BEGIN TASK INPUTS

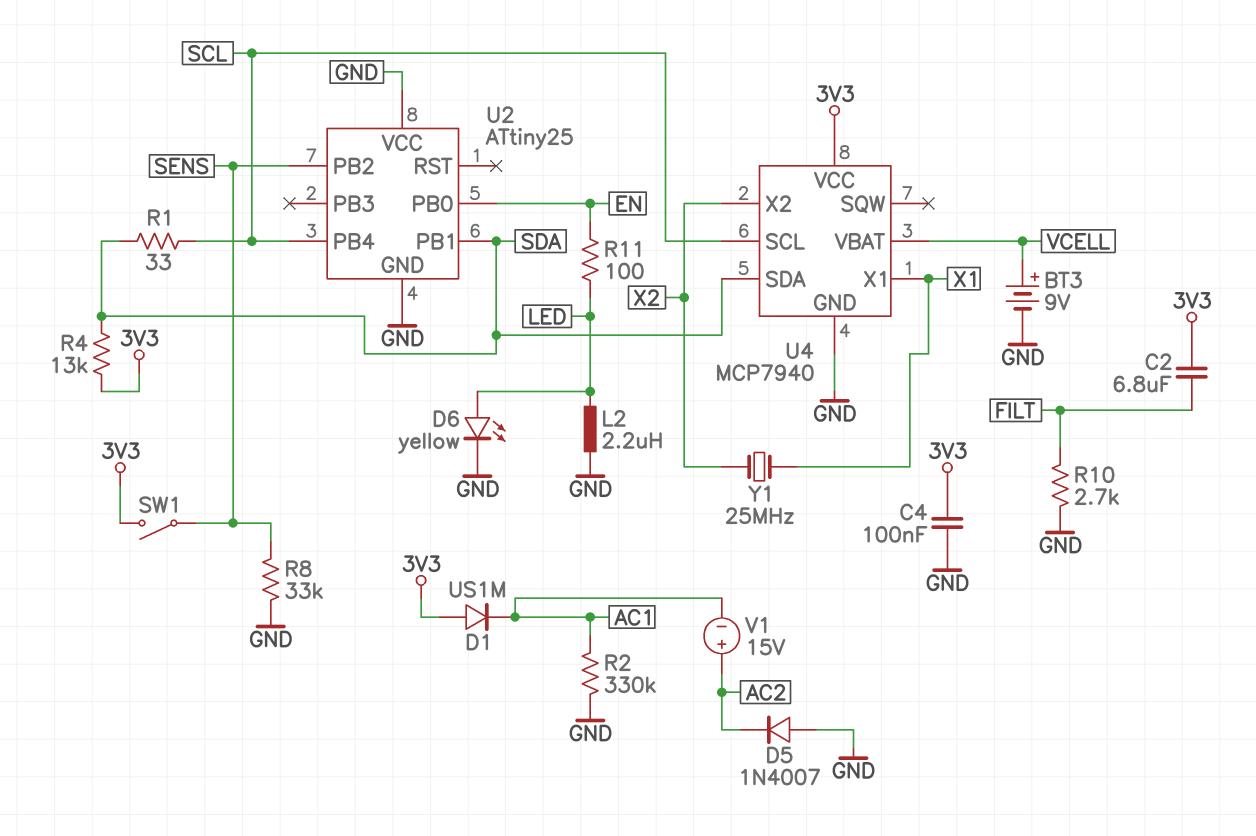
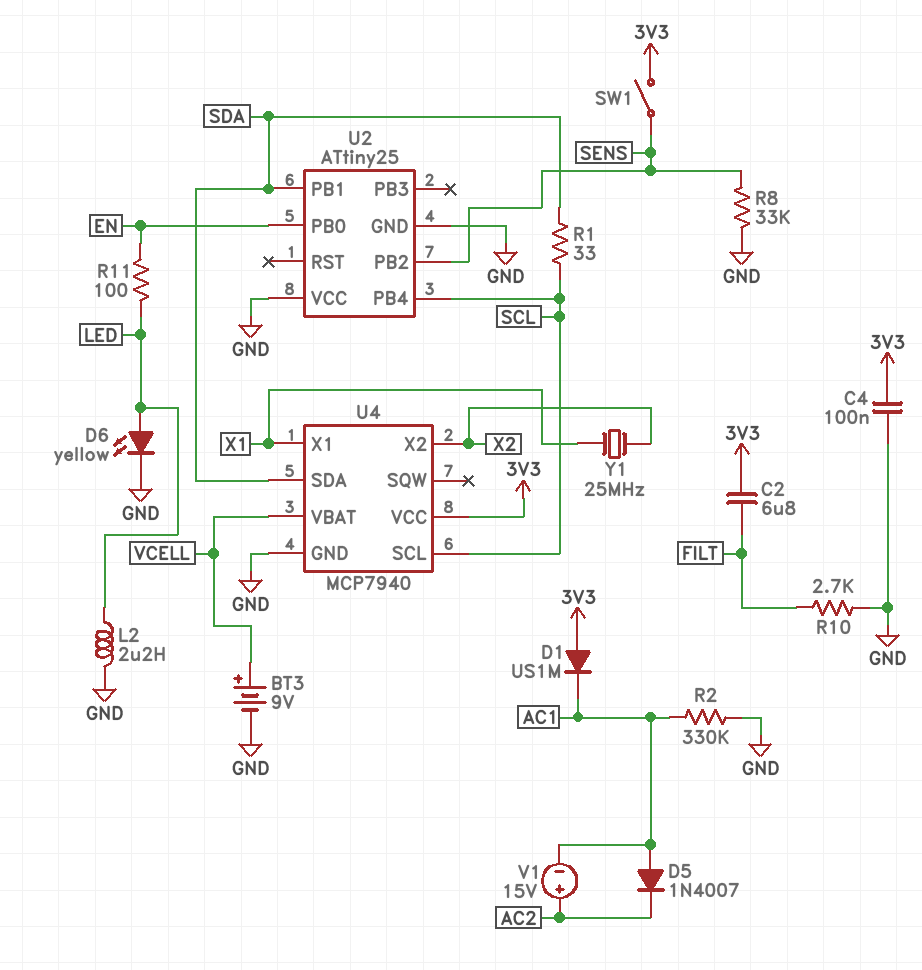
D5: diode 1N4007 (A GND, K AC2) -> diode 1N4007 (A AC1, K AC2)
R4: 13k (3V3, SDA) -> none

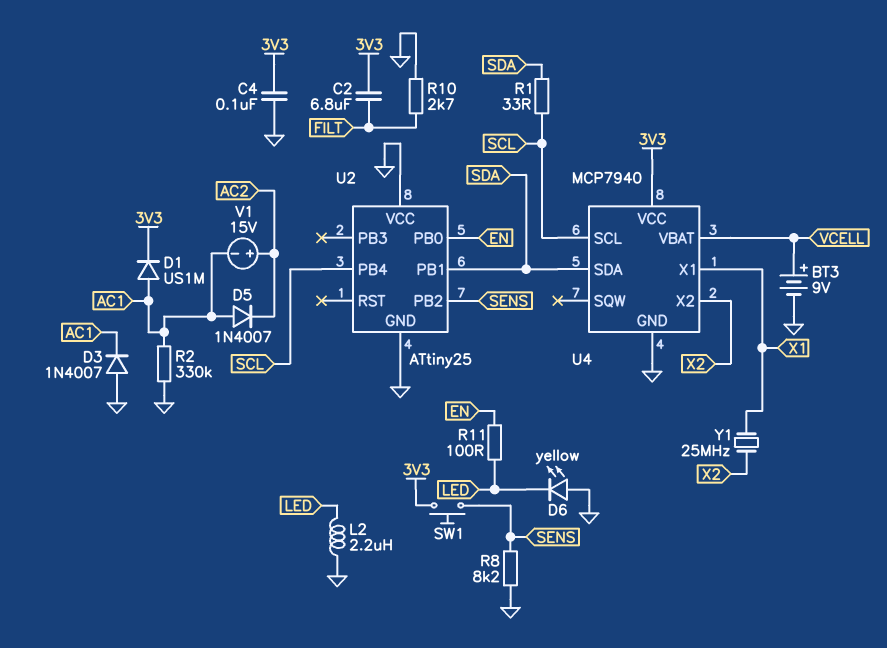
D1: diode US1M (A 3V3, K AC1) -> diode US1M (A AC1, K 3V3)
D3: none -> diode 1N4007 (A GND, K AC1)
D6: LED yellow (A LED, K GND) -> LED yellow (A GND, K LED)
R8: 33k (GND, SENS) -> 8.2k (GND, SENS)
SW1: switch (3V3, SENS) -> button (3V3, SENS)

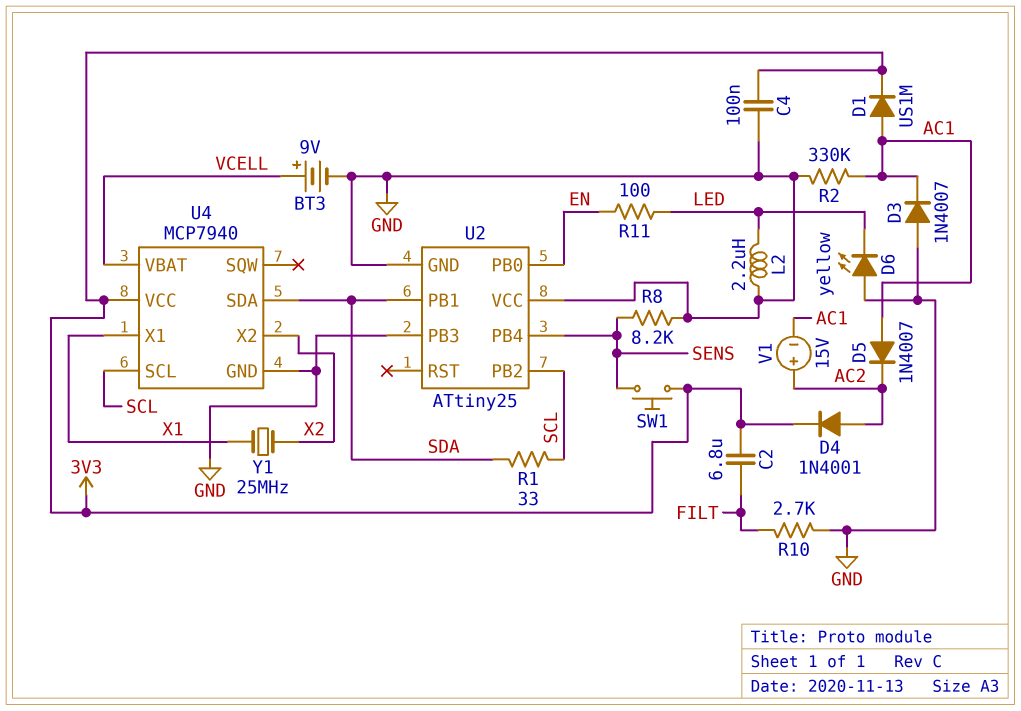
D4: none -> diode 1N4001 (A AC2, K 3V3)
U2 pin PB2: SENS -> SCL
U2 pin PB3: none -> GND
U2 pin PB4: SCL -> SENS

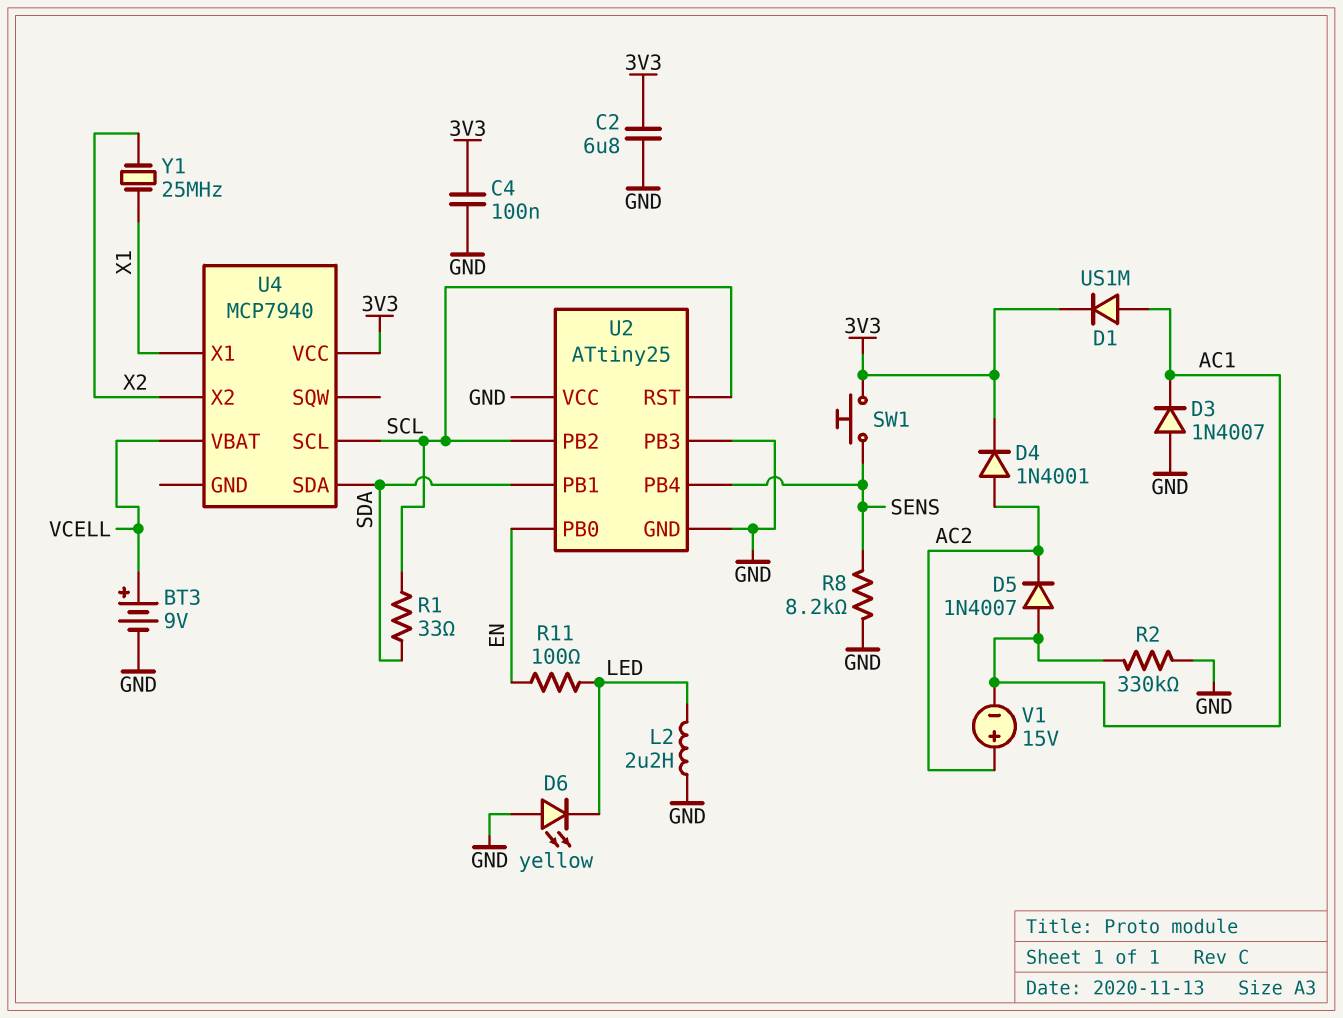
C2: 6.8uF (3V3, FILT) -> 6.8uF (3V3, GND)
R10: 2.7k (FILT, GND) -> none
U2 pin RST: none -> SCL
U4 pin GND: GND -> none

END TASK INPUTS

* _YOUR INSTRUCTIONS_
Find the lines above that include the string "none" and copy them.

* _TASK ANSWER_
R4: 13k (3V3, SDA) -> none
D3: none -> diode 1N4007 (A GND, K AC1)
D4: none -> diode 1N4001 (A AC2, K 3V3)
U2 pin PB3: none -> GND
R10: 2.7k (FILT, GND) -> none
U2 pin RST: none -> SCL
U4 pin GND: GND -> none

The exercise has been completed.